What the task asks ▸
In the data below, find the line containing "RFID1 pin IRQ: D8 -> D3" and the line containing "RFID1 pin VCC: 3V3 -> none", then reproduce them and every line between, exactly. Omit pictures.

[[ Exercise inputs, beginning ]]

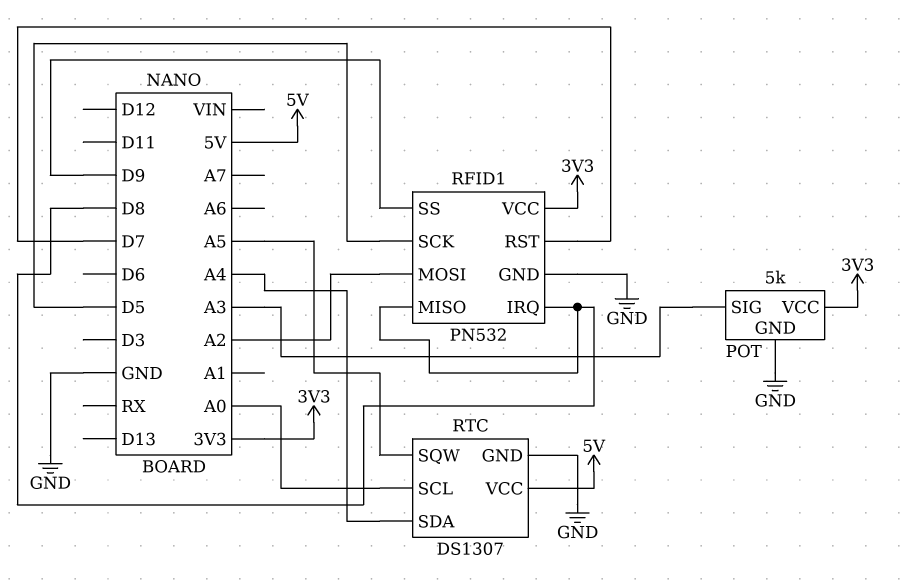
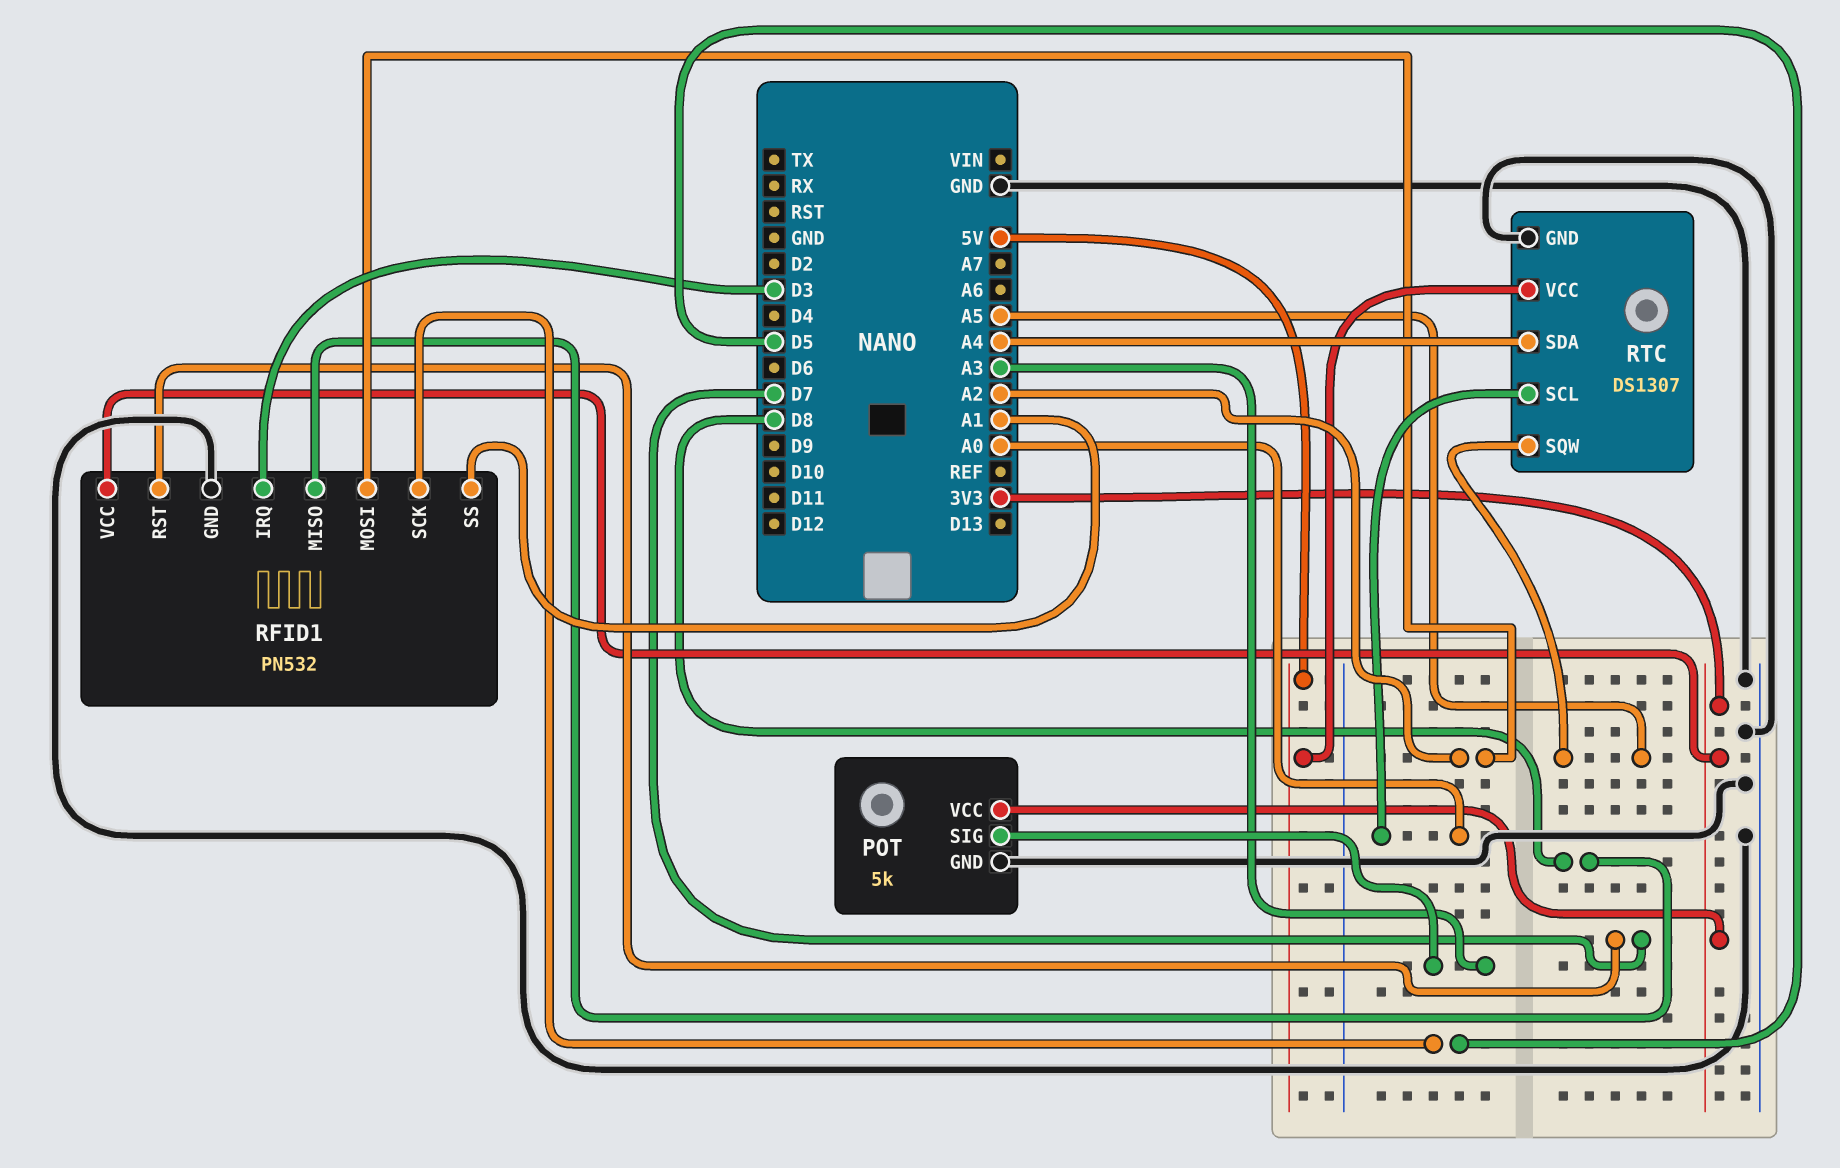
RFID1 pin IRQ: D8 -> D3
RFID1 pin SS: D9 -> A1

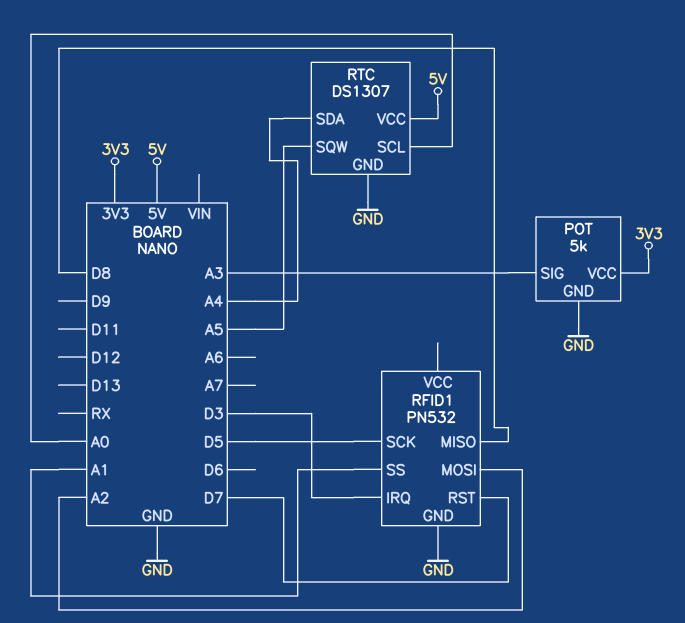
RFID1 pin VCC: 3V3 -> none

[[ Exercise inputs, end ]]
[[ Exercise inputs, beginning ]]

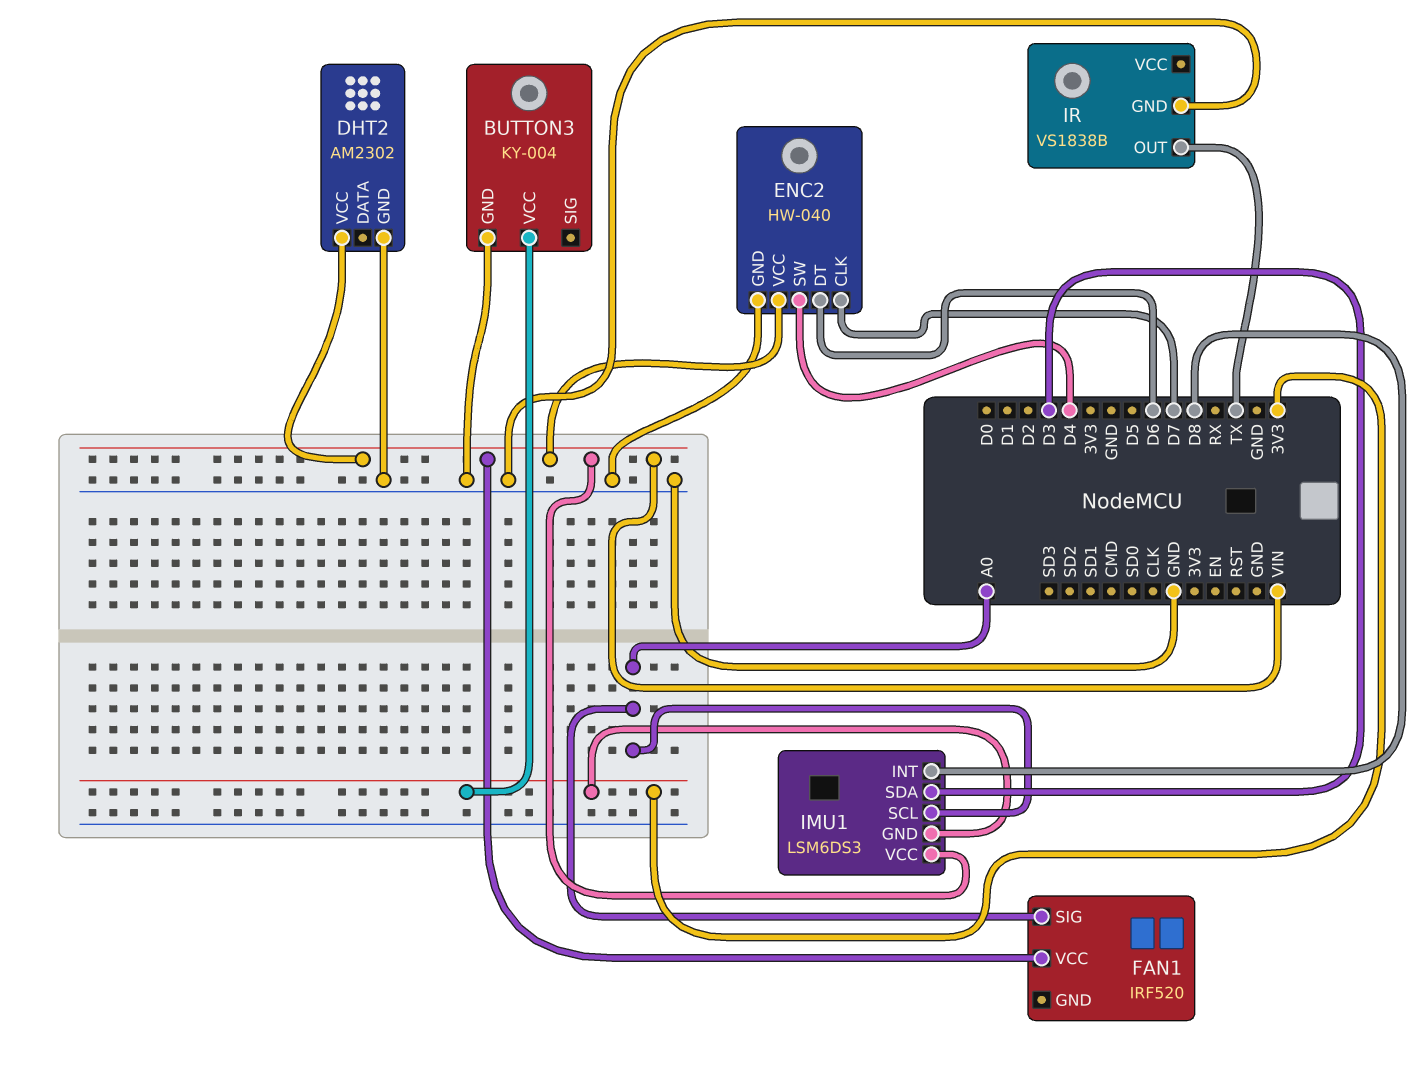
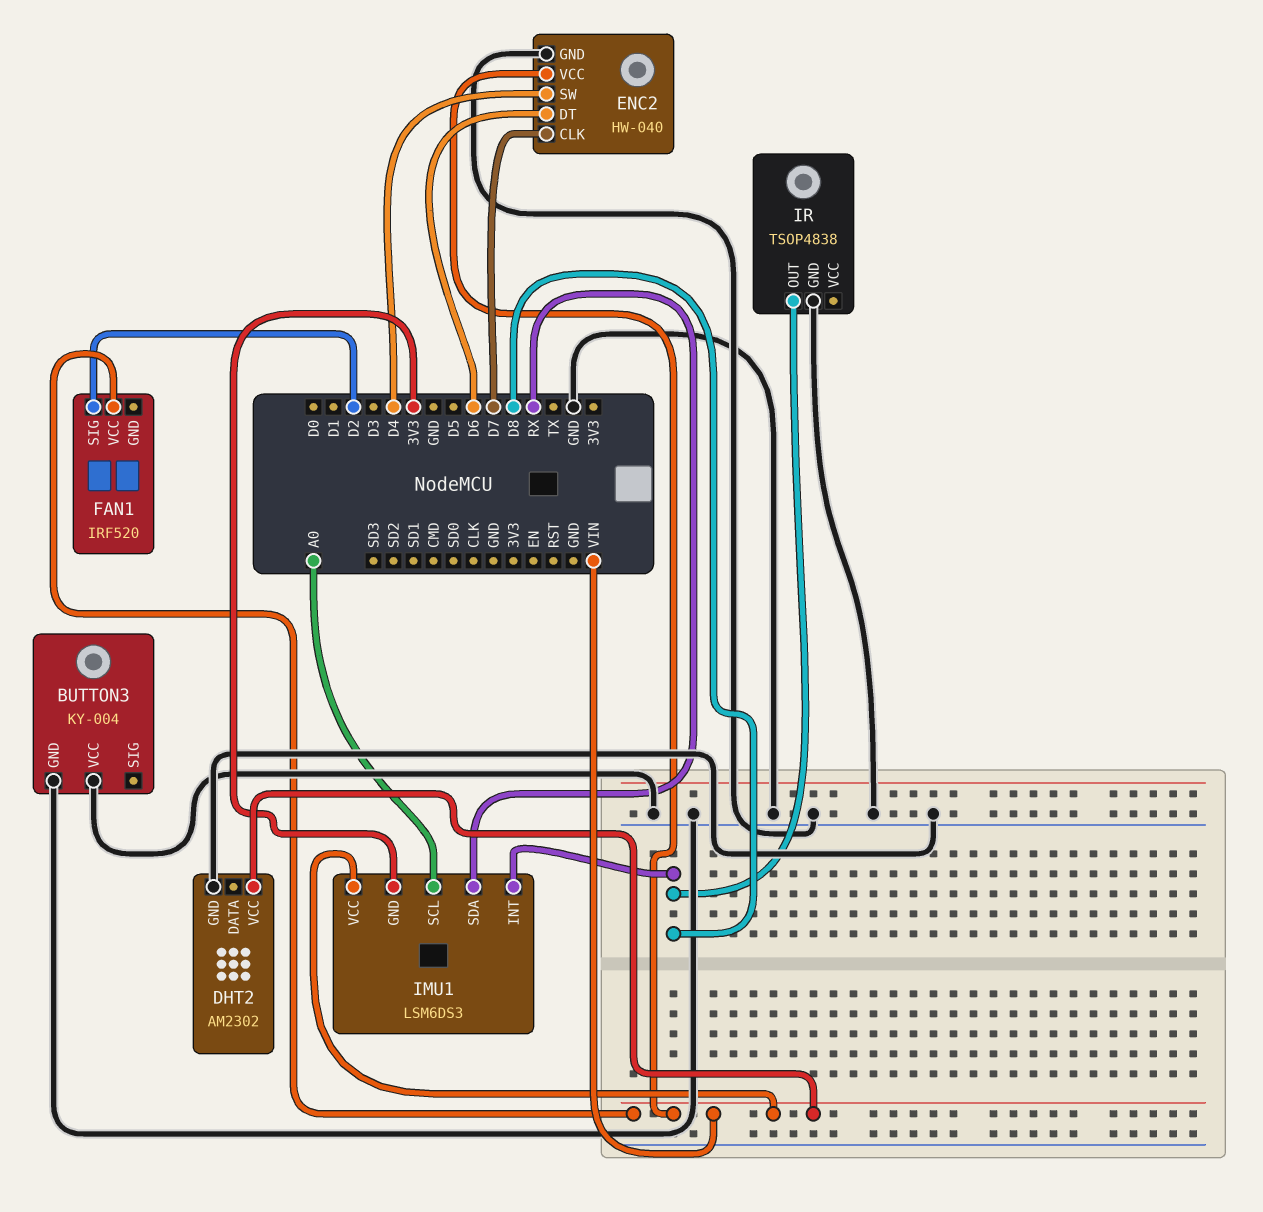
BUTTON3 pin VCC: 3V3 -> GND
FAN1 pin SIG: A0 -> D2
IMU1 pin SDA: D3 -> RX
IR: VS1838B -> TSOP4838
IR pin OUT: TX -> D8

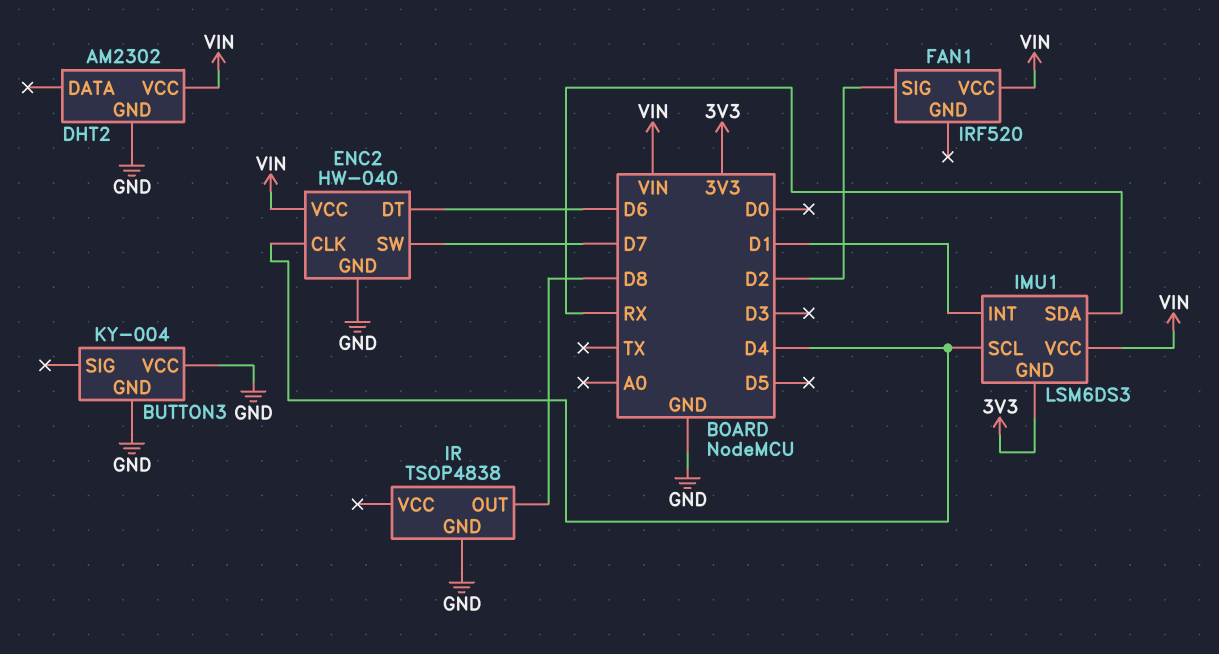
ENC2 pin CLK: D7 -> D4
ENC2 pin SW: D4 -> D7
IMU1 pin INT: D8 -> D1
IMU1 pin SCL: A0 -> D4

[[ Exercise inputs, end ]]

Expected answer ▸
RFID1 pin IRQ: D8 -> D3
RFID1 pin SS: D9 -> A1

RFID1 pin VCC: 3V3 -> none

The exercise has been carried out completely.